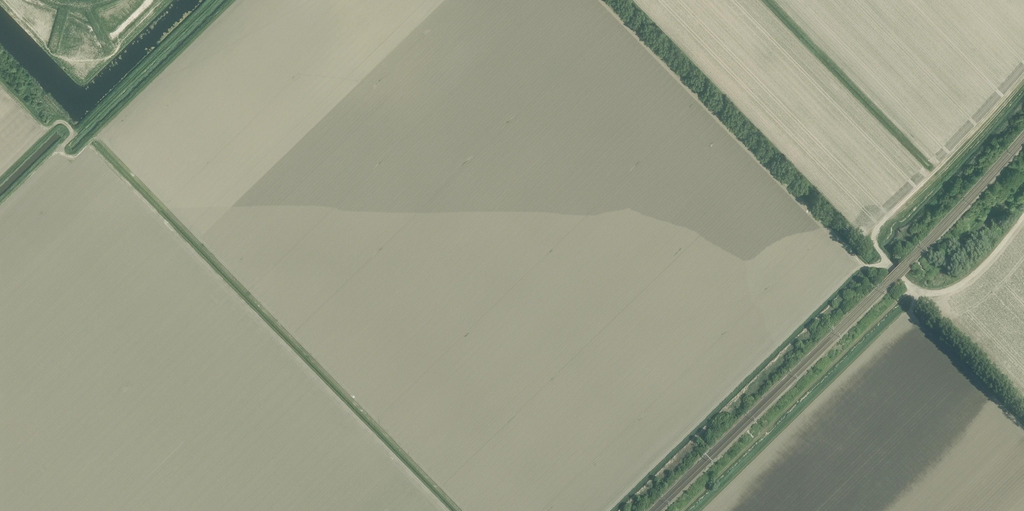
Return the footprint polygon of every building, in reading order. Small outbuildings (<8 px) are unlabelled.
[(113,8),(107,11),(111,20),(120,15),(117,9),(115,11),(113,8)] [(42,12),(40,18),(44,19),(45,16),(54,18),(56,11),(46,9),(45,13),(42,12)] [(102,17),(99,18),(103,24),(111,20),(107,11),(101,14),(102,17)] [(73,15),(70,23),(81,27),(84,19),(83,19),(83,18),(80,17),(80,18),(73,15)] [(66,38),(75,40),(78,31),(71,29),(71,32),(68,31),(66,38)] [(86,31),(80,34),(85,43),(93,38),(90,32),(88,34),(86,31)] [(66,38),(64,45),(67,45),(66,48),(73,50),(73,47),(75,40),(66,38)] [(93,38),(85,43),(90,52),(95,49),(94,46),(97,45),(93,38)]
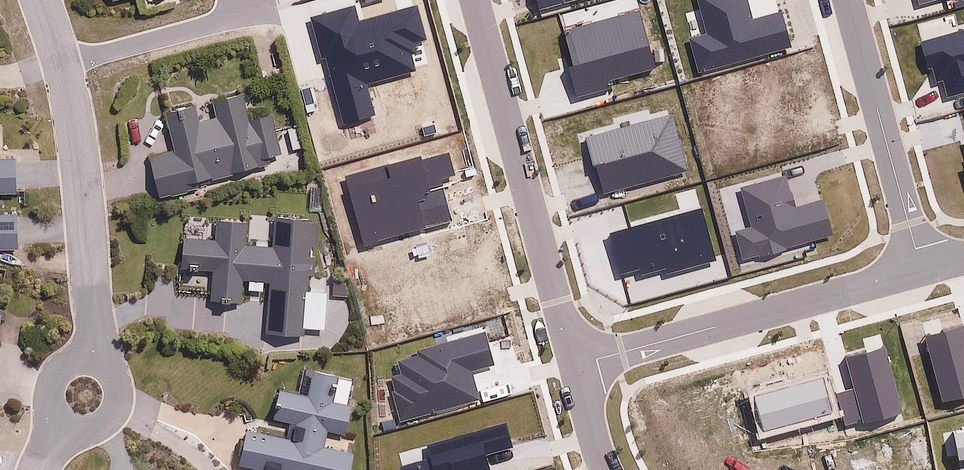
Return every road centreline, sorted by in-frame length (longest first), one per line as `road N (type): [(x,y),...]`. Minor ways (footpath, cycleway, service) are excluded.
road 1 (residential): [(39,469),(85,398),(97,356),(72,112),(42,0)]
road 2 (residential): [(575,365),(475,0)]
road 3 (residential): [(921,268),(575,365)]
road 4 (residential): [(921,268),(848,0)]

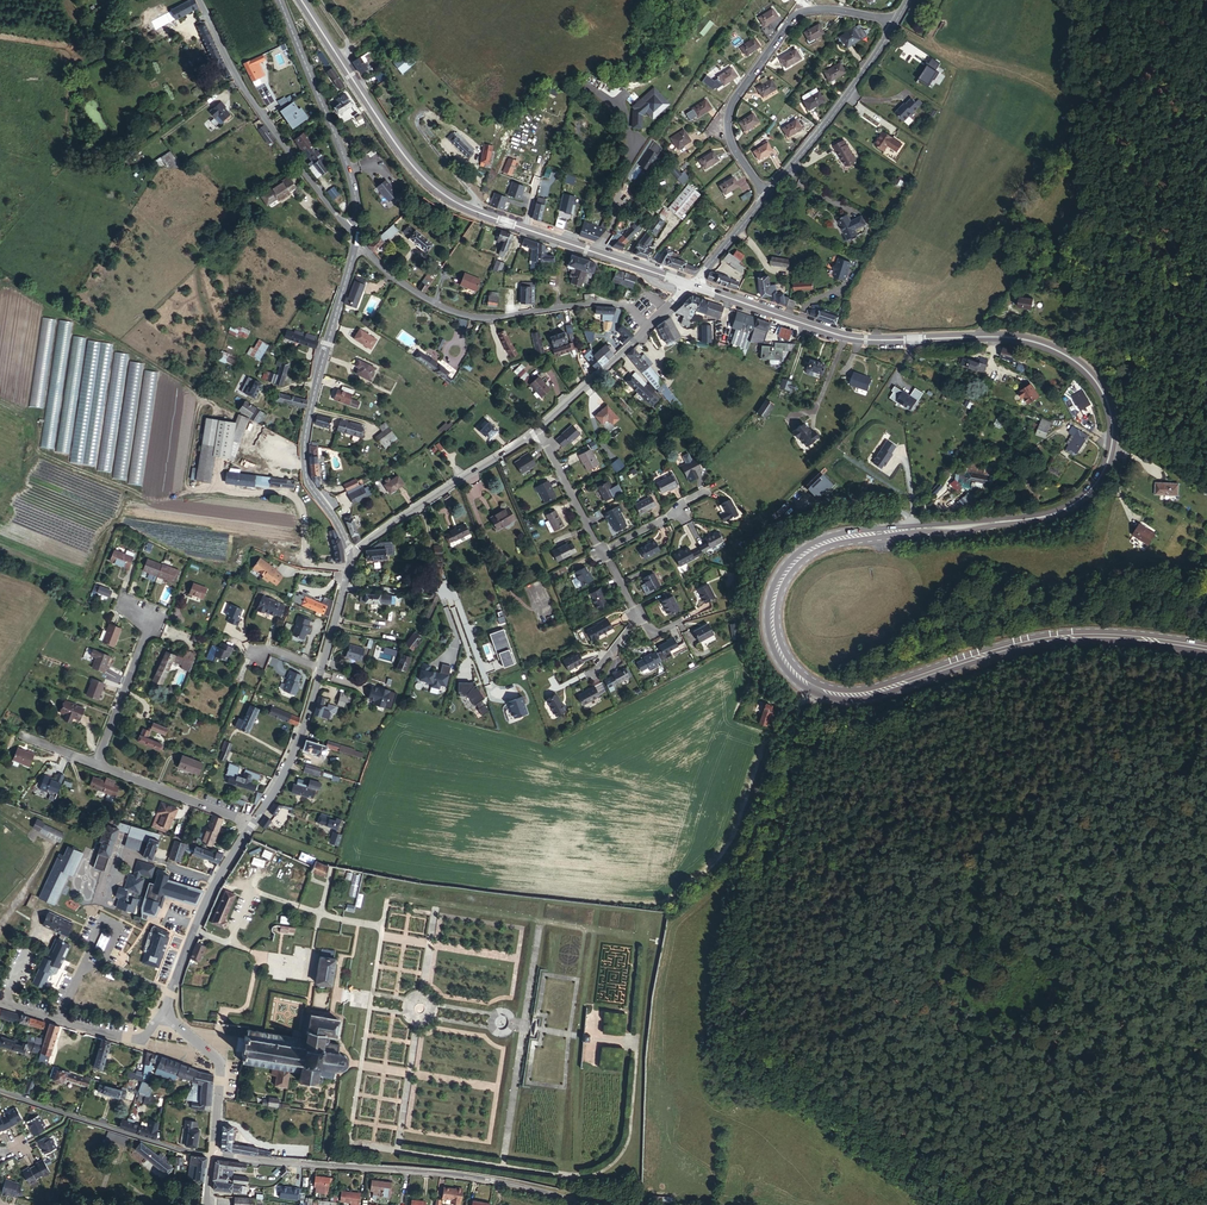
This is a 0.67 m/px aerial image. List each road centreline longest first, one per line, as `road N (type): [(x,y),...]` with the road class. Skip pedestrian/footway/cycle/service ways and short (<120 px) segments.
road 1 (primary): [(1206,649),(1056,639),(872,696),(811,687),(790,668),(773,635),(770,605),(790,563),(845,536),(1061,514),(1097,486),(1109,465),(1113,405),(1075,359),(1037,343),(859,339),(692,286)]
road 2 (primary): [(692,286),(450,199),(398,149),(300,0)]
road 3 (residential): [(212,1155),(433,1174),(603,1204)]
road 4 (secondary): [(351,556),(312,488),(304,442),(355,239)]
road 5 (unclassified): [(648,327),(619,304),(463,315),(388,274),(355,239)]
road 6 (residential): [(764,198),(728,138),(726,117),(794,16),(845,11),(895,26)]
road 7 (unclassified): [(355,239),(236,80),(200,0)]
road 8 (secondary): [(355,239),(351,177),(280,0)]
road 9 (tertiary): [(351,556),(537,428)]
road 10 (residential): [(212,1155),(0,1093)]
road 11 (tertiary): [(764,198),(895,26)]
road 12 (secondary): [(163,1015),(206,902),(252,826)]
road 13 (residential): [(97,763),(152,618),(125,604)]
road 14 (secondary): [(252,826),(290,762),(321,668)]
road 15 (track): [(45,456),(156,501),(206,487)]
road 16 (residential): [(252,826),(97,763)]
road 17 (secondary): [(212,1155),(221,1066),(163,1015)]
road 18 (tertiary): [(537,428),(648,327)]
road 19 (residential): [(537,428),(603,550)]
road 20 (residential): [(163,1015),(137,1041),(51,1017)]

- [Problem statement]:
Retype the whole listing exactly. Do not include the pictures.

- [The completed task]:
Return the footprint polygon of every building, in reading order. Small outbuildings (<8 px) are unlabelled.
[(113,8),(107,11),(111,20),(120,15),(117,9),(115,11),(113,8)] [(42,12),(40,18),(44,19),(45,16),(54,18),(56,11),(46,9),(45,13),(42,12)] [(102,17),(99,18),(103,24),(111,20),(107,11),(101,14),(102,17)] [(73,15),(70,23),(81,27),(84,19),(83,19),(83,18),(80,17),(80,18),(73,15)] [(66,38),(75,40),(78,31),(71,29),(71,32),(68,31),(66,38)] [(86,31),(80,34),(85,43),(93,38),(90,32),(88,34),(86,31)] [(66,38),(64,45),(67,45),(66,48),(73,50),(73,47),(75,40),(66,38)] [(93,38),(85,43),(90,52),(95,49),(94,46),(97,45),(93,38)]
Return every road centreline, sorted by in-frame length (longest first), one per line as `road N (type): [(x,y),...]`. Minor ways (footpath, cycleway, service) are excluded.
road 1 (residential): [(39,469),(85,398),(97,356),(72,112),(42,0)]
road 2 (residential): [(575,365),(475,0)]
road 3 (residential): [(921,268),(575,365)]
road 4 (residential): [(921,268),(848,0)]

This is a 0.67 m/px aerial image. List each road centreline longest first, one per line, as `road N (type): [(x,y),...]` with the road class. Skip pedestrian/footway/cycle/service ways and short (<120 px) segments.
road 1 (primary): [(1206,649),(1056,639),(872,696),(811,687),(790,668),(773,635),(770,605),(790,563),(845,536),(1061,514),(1097,486),(1109,465),(1113,405),(1075,359),(1037,343),(859,339),(692,286)]
road 2 (primary): [(692,286),(450,199),(398,149),(300,0)]
road 3 (residential): [(212,1155),(433,1174),(603,1204)]
road 4 (secondary): [(351,556),(312,488),(304,442),(355,239)]
road 5 (unclassified): [(648,327),(619,304),(463,315),(388,274),(355,239)]
road 6 (residential): [(764,198),(728,138),(726,117),(794,16),(845,11),(895,26)]
road 7 (unclassified): [(355,239),(236,80),(200,0)]
road 8 (secondary): [(355,239),(351,177),(280,0)]
road 9 (tertiary): [(351,556),(537,428)]
road 10 (residential): [(212,1155),(0,1093)]
road 11 (tertiary): [(764,198),(895,26)]
road 12 (secondary): [(163,1015),(206,902),(252,826)]
road 13 (residential): [(97,763),(152,618),(125,604)]
road 14 (secondary): [(252,826),(290,762),(321,668)]
road 15 (track): [(45,456),(156,501),(206,487)]
road 16 (residential): [(252,826),(97,763)]
road 17 (secondary): [(212,1155),(221,1066),(163,1015)]
road 18 (tertiary): [(537,428),(648,327)]
road 19 (residential): [(537,428),(603,550)]
road 20 (residential): [(163,1015),(137,1041),(51,1017)]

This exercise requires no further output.